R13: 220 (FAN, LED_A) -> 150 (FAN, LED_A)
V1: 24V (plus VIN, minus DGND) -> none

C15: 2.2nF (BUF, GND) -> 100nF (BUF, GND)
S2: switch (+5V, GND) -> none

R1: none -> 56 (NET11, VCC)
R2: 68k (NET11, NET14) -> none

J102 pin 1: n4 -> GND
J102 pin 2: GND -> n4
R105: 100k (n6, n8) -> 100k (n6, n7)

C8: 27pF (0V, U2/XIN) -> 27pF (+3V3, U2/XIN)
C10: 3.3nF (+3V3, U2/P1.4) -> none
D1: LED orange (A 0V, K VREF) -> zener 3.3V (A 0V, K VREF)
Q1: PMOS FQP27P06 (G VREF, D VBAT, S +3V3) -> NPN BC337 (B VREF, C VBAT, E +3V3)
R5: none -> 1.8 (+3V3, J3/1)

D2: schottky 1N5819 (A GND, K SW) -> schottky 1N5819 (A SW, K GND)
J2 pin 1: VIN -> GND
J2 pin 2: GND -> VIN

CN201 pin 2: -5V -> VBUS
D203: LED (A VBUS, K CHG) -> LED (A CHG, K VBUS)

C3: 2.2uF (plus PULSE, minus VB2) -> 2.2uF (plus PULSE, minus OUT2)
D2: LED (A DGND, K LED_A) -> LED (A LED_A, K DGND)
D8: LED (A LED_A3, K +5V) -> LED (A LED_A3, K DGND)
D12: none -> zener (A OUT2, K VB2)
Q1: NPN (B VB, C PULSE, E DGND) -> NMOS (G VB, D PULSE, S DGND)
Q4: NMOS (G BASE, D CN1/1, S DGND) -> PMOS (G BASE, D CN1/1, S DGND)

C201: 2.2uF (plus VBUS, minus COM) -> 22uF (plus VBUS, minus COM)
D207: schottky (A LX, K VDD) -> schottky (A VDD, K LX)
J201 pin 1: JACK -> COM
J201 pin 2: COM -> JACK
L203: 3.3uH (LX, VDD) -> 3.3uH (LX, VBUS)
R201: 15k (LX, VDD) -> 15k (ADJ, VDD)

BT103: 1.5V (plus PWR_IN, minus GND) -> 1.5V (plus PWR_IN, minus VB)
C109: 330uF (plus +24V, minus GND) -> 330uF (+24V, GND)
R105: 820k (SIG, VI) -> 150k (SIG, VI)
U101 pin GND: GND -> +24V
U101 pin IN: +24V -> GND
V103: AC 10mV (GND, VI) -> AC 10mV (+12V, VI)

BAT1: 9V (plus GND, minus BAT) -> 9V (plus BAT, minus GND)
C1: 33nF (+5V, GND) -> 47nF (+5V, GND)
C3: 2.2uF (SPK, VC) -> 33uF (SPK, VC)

### Assigned task
Among the lines of the material, some contain the string "PMOS". State how many, and nothing more.

### Problem solution
2